▶ _MATERIALS PROVIDED_
+-------+

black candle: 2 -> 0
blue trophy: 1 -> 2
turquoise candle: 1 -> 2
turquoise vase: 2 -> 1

+-------+

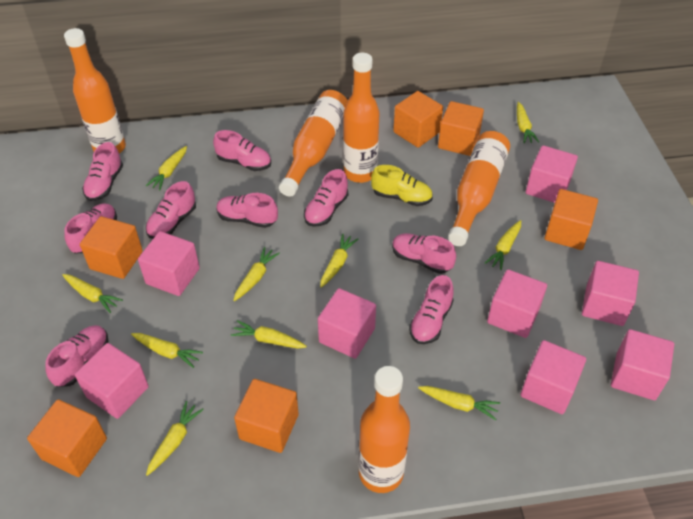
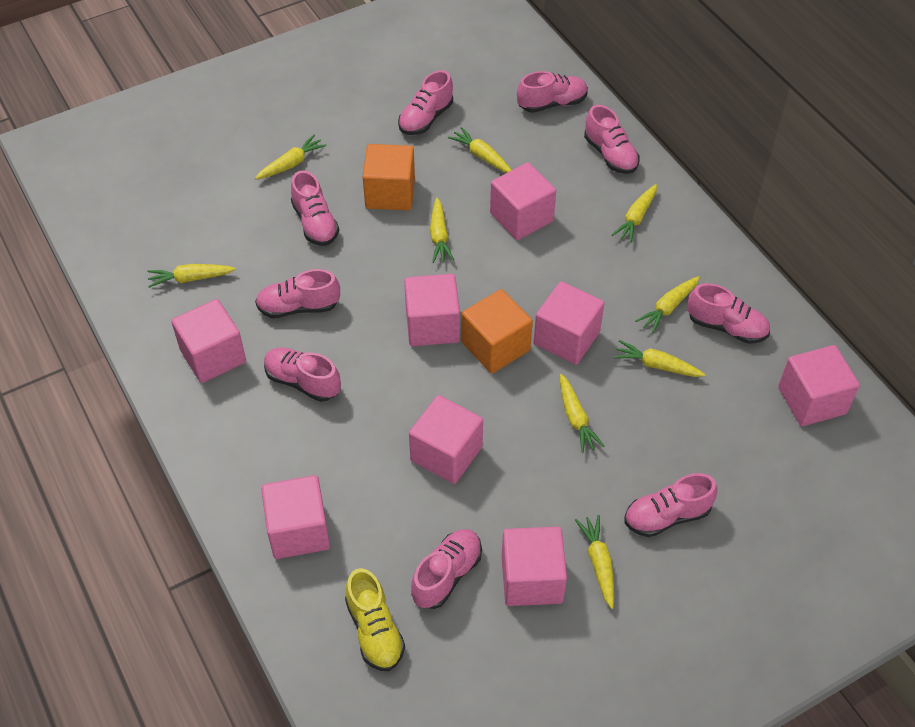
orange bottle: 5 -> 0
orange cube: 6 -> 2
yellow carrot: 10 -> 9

+-------+

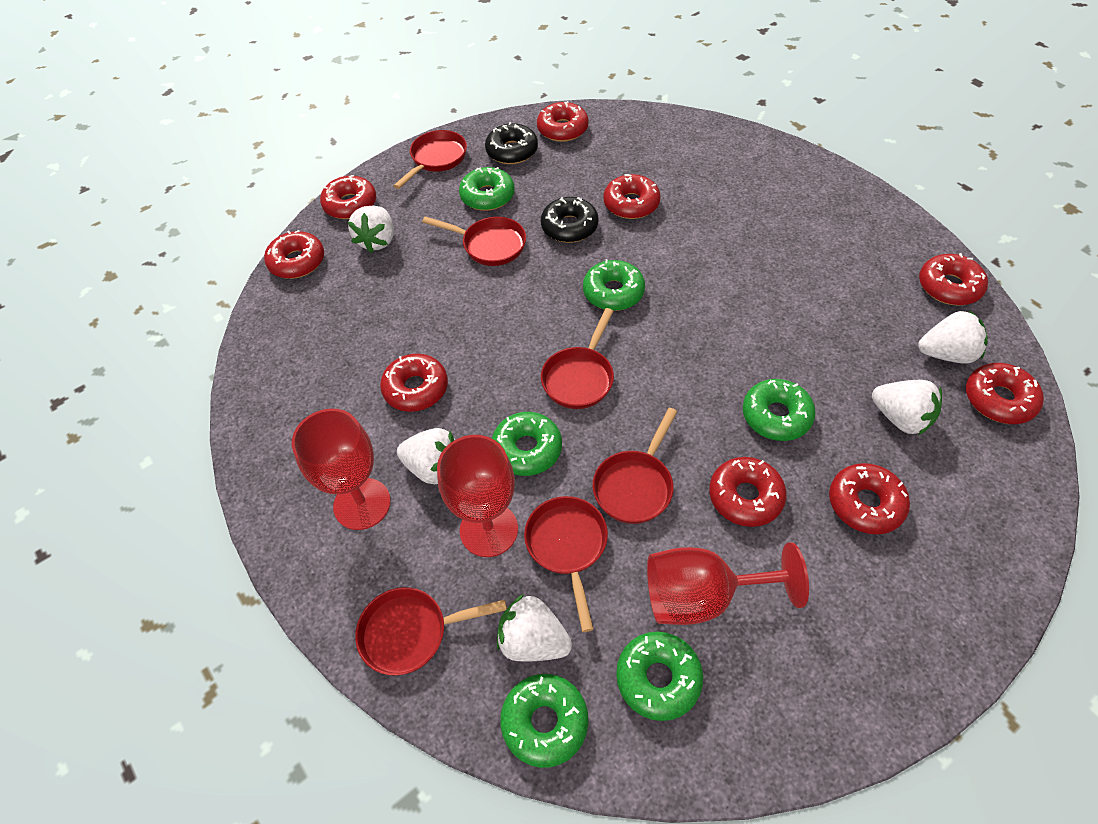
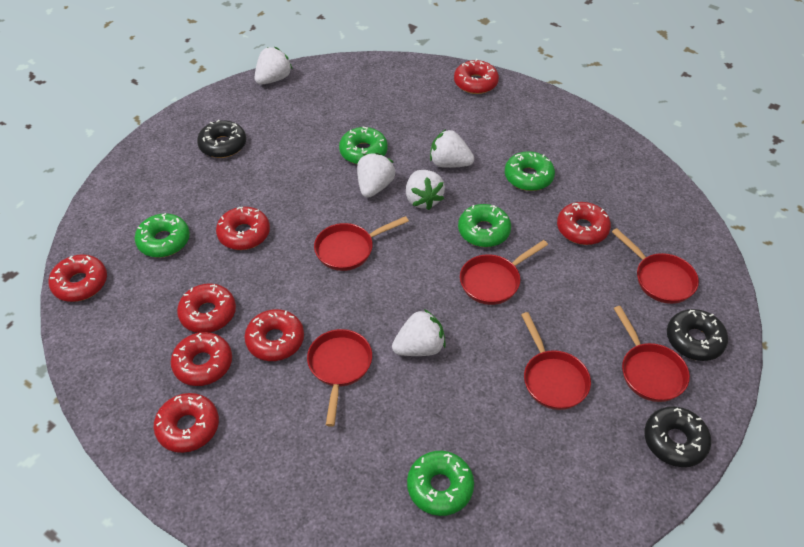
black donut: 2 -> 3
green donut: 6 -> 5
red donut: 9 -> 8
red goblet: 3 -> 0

+-------+

▶ _WORK REQUEST_
All lines in the listing above from the line containing "orange bottle: 5 -> 0" to the line containing "yellow carrot: 10 -> 9", inclusive, should be retyped exactly; no other lines should appear.

▶ _WORKED SOLUTION_
orange bottle: 5 -> 0
orange cube: 6 -> 2
yellow carrot: 10 -> 9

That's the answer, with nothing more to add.